How to complete this task: All the data should come back exactly as it was given.

Given records:
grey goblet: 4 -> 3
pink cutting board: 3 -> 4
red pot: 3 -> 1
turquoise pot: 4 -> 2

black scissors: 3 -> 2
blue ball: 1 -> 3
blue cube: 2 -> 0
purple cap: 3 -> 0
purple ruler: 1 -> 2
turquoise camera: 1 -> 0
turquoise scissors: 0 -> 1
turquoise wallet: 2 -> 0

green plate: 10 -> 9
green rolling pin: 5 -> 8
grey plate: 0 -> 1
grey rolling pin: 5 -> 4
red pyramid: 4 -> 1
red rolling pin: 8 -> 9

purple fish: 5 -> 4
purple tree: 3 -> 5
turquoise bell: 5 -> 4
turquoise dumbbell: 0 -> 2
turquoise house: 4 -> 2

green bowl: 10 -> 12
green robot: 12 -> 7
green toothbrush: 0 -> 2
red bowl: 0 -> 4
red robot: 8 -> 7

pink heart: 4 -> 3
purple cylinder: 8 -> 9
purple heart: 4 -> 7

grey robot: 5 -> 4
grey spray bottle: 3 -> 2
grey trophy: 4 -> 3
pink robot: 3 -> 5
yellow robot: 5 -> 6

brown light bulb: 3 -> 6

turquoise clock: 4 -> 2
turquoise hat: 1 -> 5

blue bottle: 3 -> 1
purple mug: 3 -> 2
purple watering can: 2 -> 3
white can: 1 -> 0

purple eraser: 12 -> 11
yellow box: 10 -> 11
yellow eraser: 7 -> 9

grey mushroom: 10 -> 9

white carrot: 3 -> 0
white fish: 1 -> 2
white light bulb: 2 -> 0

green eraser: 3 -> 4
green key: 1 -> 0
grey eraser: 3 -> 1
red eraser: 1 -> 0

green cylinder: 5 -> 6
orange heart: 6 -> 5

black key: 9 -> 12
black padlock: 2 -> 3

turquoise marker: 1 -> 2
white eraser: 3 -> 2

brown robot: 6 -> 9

Your solution:
grey goblet: 4 -> 3
pink cutting board: 3 -> 4
red pot: 3 -> 1
turquoise pot: 4 -> 2

black scissors: 3 -> 2
blue ball: 1 -> 3
blue cube: 2 -> 0
purple cap: 3 -> 0
purple ruler: 1 -> 2
turquoise camera: 1 -> 0
turquoise scissors: 0 -> 1
turquoise wallet: 2 -> 0

green plate: 10 -> 9
green rolling pin: 5 -> 8
grey plate: 0 -> 1
grey rolling pin: 5 -> 4
red pyramid: 4 -> 1
red rolling pin: 8 -> 9

purple fish: 5 -> 4
purple tree: 3 -> 5
turquoise bell: 5 -> 4
turquoise dumbbell: 0 -> 2
turquoise house: 4 -> 2

green bowl: 10 -> 12
green robot: 12 -> 7
green toothbrush: 0 -> 2
red bowl: 0 -> 4
red robot: 8 -> 7

pink heart: 4 -> 3
purple cylinder: 8 -> 9
purple heart: 4 -> 7

grey robot: 5 -> 4
grey spray bottle: 3 -> 2
grey trophy: 4 -> 3
pink robot: 3 -> 5
yellow robot: 5 -> 6

brown light bulb: 3 -> 6

turquoise clock: 4 -> 2
turquoise hat: 1 -> 5

blue bottle: 3 -> 1
purple mug: 3 -> 2
purple watering can: 2 -> 3
white can: 1 -> 0

purple eraser: 12 -> 11
yellow box: 10 -> 11
yellow eraser: 7 -> 9

grey mushroom: 10 -> 9

white carrot: 3 -> 0
white fish: 1 -> 2
white light bulb: 2 -> 0

green eraser: 3 -> 4
green key: 1 -> 0
grey eraser: 3 -> 1
red eraser: 1 -> 0

green cylinder: 5 -> 6
orange heart: 6 -> 5

black key: 9 -> 12
black padlock: 2 -> 3

turquoise marker: 1 -> 2
white eraser: 3 -> 2

brown robot: 6 -> 9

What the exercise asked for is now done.